Task to complete: Make your reply a word-for-word repeat of the records.

(Material for the task Opens)

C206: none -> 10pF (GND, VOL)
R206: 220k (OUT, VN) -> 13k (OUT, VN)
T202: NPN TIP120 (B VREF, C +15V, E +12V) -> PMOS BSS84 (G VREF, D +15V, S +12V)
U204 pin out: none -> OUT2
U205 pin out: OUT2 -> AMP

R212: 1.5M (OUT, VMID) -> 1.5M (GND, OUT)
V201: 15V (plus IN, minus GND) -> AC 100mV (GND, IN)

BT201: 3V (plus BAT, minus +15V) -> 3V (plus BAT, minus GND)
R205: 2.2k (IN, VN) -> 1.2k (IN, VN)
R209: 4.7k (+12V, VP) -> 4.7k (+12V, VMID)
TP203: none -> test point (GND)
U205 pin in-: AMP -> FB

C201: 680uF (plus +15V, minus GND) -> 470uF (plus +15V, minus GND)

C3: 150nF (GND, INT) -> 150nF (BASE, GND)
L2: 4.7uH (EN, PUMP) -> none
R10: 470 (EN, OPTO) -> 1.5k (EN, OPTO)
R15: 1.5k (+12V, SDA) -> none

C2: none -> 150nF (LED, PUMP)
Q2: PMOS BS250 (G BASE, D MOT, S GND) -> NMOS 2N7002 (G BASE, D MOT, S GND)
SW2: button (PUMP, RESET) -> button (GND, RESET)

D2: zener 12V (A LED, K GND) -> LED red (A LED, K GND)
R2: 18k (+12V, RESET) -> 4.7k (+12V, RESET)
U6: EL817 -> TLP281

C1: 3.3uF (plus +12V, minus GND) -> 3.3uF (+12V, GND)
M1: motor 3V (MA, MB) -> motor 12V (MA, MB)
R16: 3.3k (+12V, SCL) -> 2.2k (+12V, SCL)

(Material for the task Closes)

Answer for the task:
C206: none -> 10pF (GND, VOL)
R206: 220k (OUT, VN) -> 13k (OUT, VN)
T202: NPN TIP120 (B VREF, C +15V, E +12V) -> PMOS BSS84 (G VREF, D +15V, S +12V)
U204 pin out: none -> OUT2
U205 pin out: OUT2 -> AMP

R212: 1.5M (OUT, VMID) -> 1.5M (GND, OUT)
V201: 15V (plus IN, minus GND) -> AC 100mV (GND, IN)

BT201: 3V (plus BAT, minus +15V) -> 3V (plus BAT, minus GND)
R205: 2.2k (IN, VN) -> 1.2k (IN, VN)
R209: 4.7k (+12V, VP) -> 4.7k (+12V, VMID)
TP203: none -> test point (GND)
U205 pin in-: AMP -> FB

C201: 680uF (plus +15V, minus GND) -> 470uF (plus +15V, minus GND)

C3: 150nF (GND, INT) -> 150nF (BASE, GND)
L2: 4.7uH (EN, PUMP) -> none
R10: 470 (EN, OPTO) -> 1.5k (EN, OPTO)
R15: 1.5k (+12V, SDA) -> none

C2: none -> 150nF (LED, PUMP)
Q2: PMOS BS250 (G BASE, D MOT, S GND) -> NMOS 2N7002 (G BASE, D MOT, S GND)
SW2: button (PUMP, RESET) -> button (GND, RESET)

D2: zener 12V (A LED, K GND) -> LED red (A LED, K GND)
R2: 18k (+12V, RESET) -> 4.7k (+12V, RESET)
U6: EL817 -> TLP281

C1: 3.3uF (plus +12V, minus GND) -> 3.3uF (+12V, GND)
M1: motor 3V (MA, MB) -> motor 12V (MA, MB)
R16: 3.3k (+12V, SCL) -> 2.2k (+12V, SCL)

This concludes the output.